_What the task asks_:
Return the line that has "U1 pin OUT: VA -> 0V" and all lines below it through the last, exactly as they stand; omit pictures.

_Data for this task_:
══════
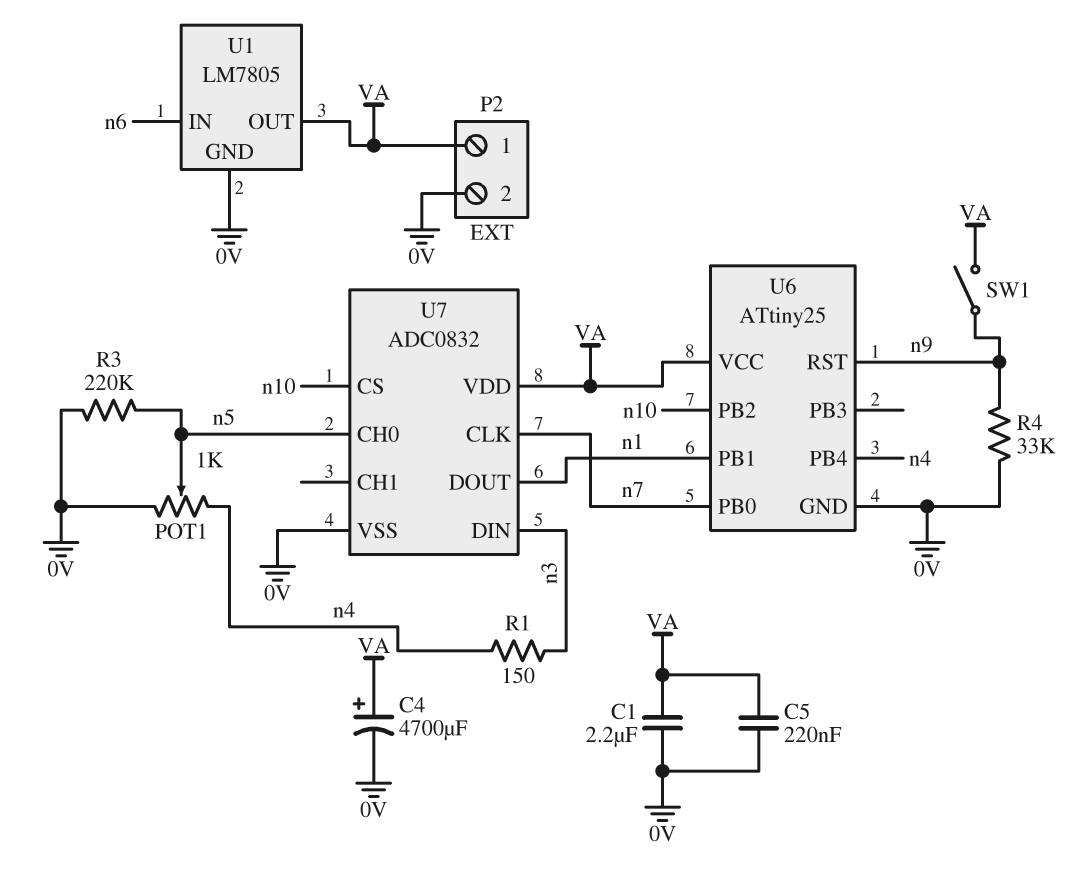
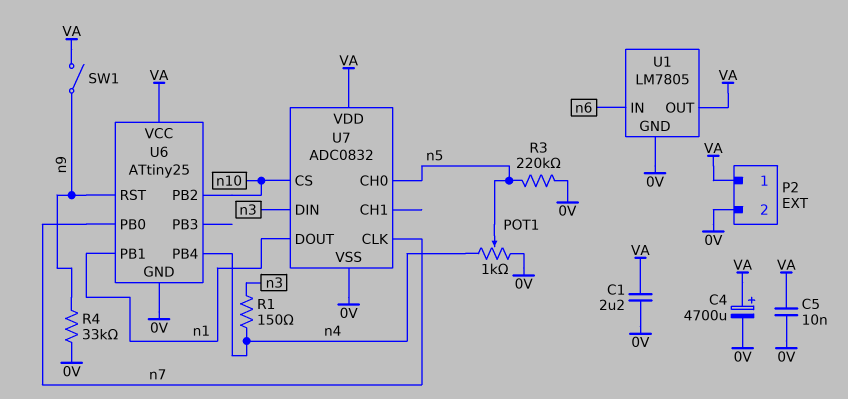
C5: 220nF (0V, VA) -> 10nF (0V, VA)

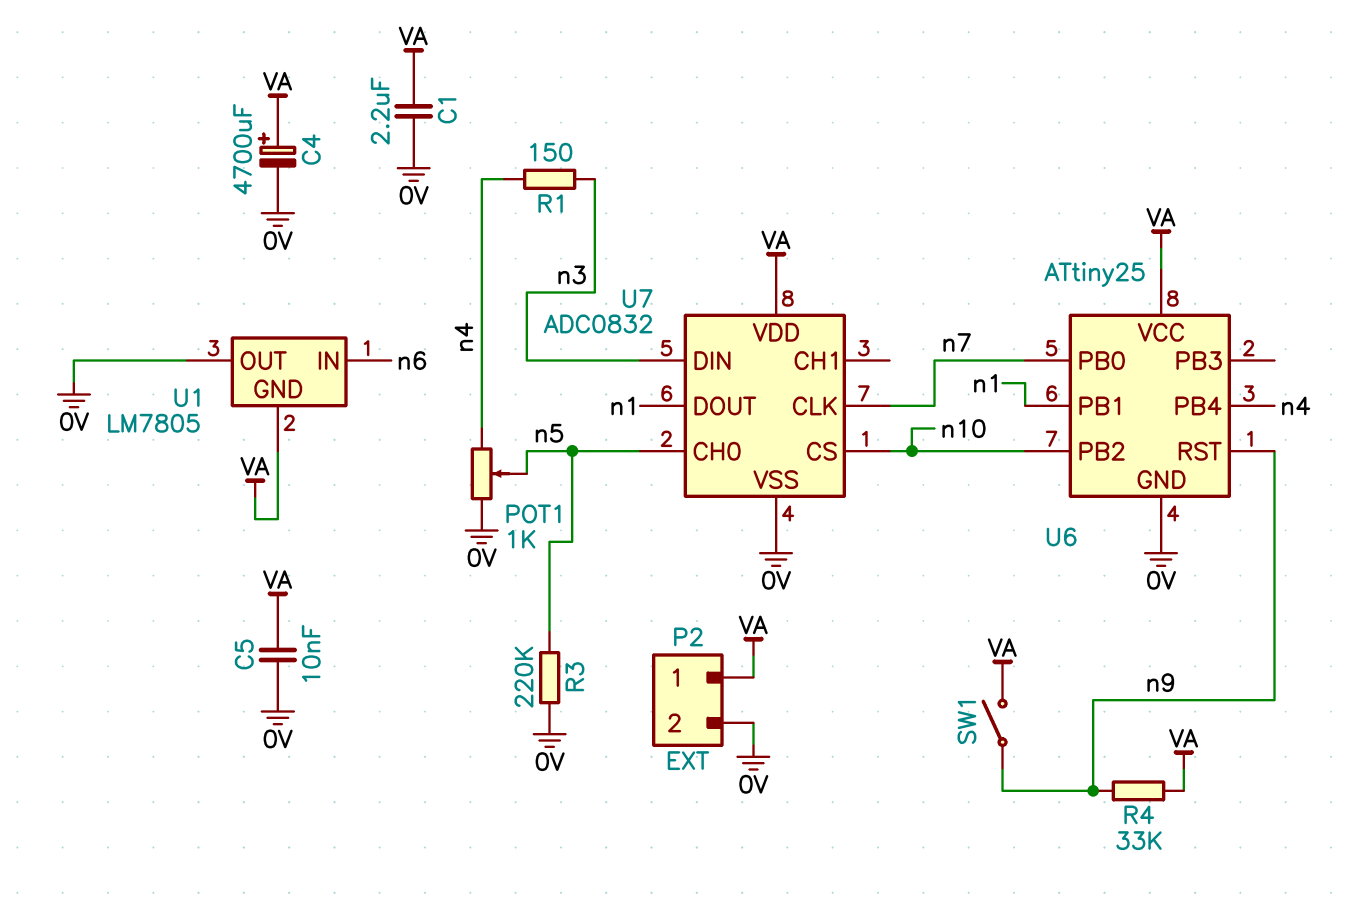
R4: 33k (0V, n9) -> 33k (VA, n9)
U1 pin GND: 0V -> VA
U1 pin OUT: VA -> 0V

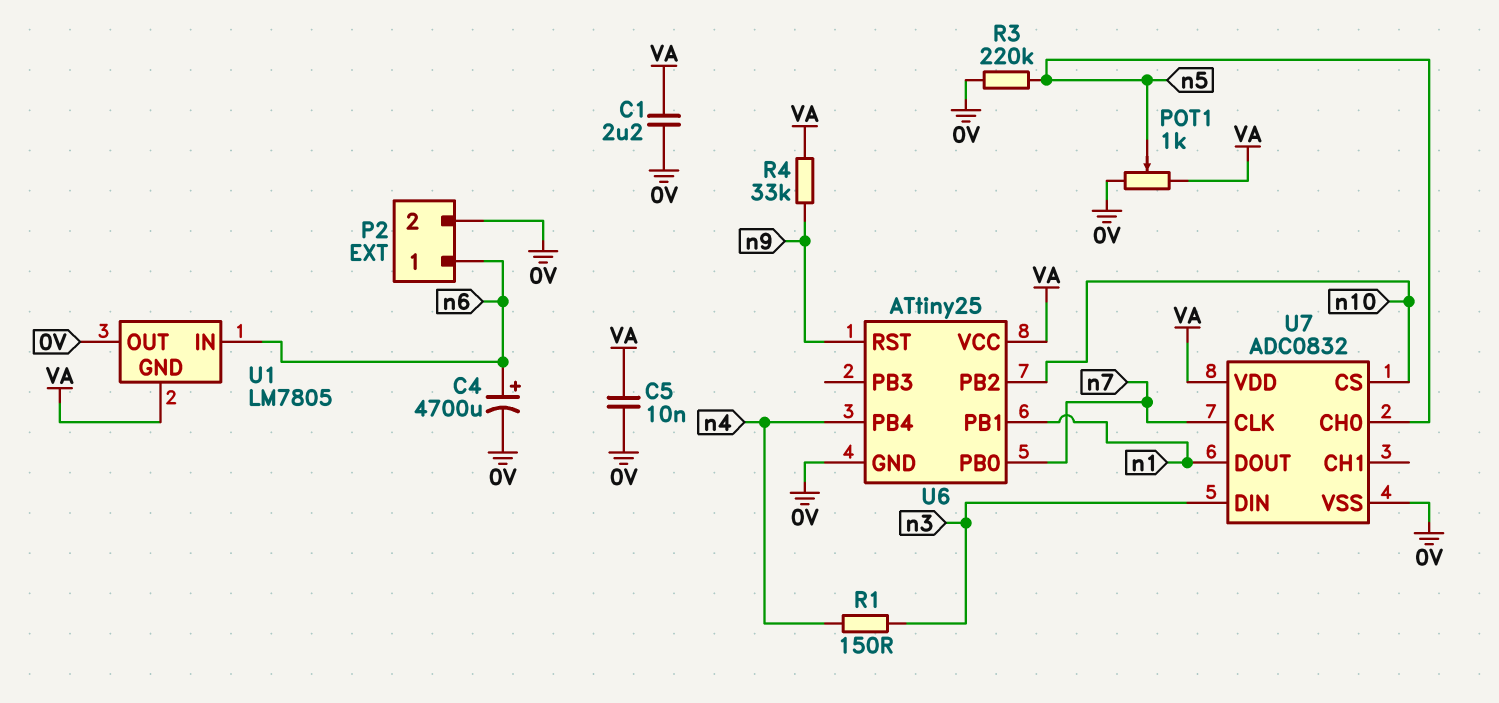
C4: 4700uF (plus VA, minus 0V) -> 4700uF (plus n6, minus 0V)
P2 pin 1: VA -> n6
POT1: 1k (0V, n4, wiper n5) -> 1k (0V, VA, wiper n5)
SW1: switch (VA, n9) -> none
══════
_Exercise result_:
U1 pin OUT: VA -> 0V

C4: 4700uF (plus VA, minus 0V) -> 4700uF (plus n6, minus 0V)
P2 pin 1: VA -> n6
POT1: 1k (0V, n4, wiper n5) -> 1k (0V, VA, wiper n5)
SW1: switch (VA, n9) -> none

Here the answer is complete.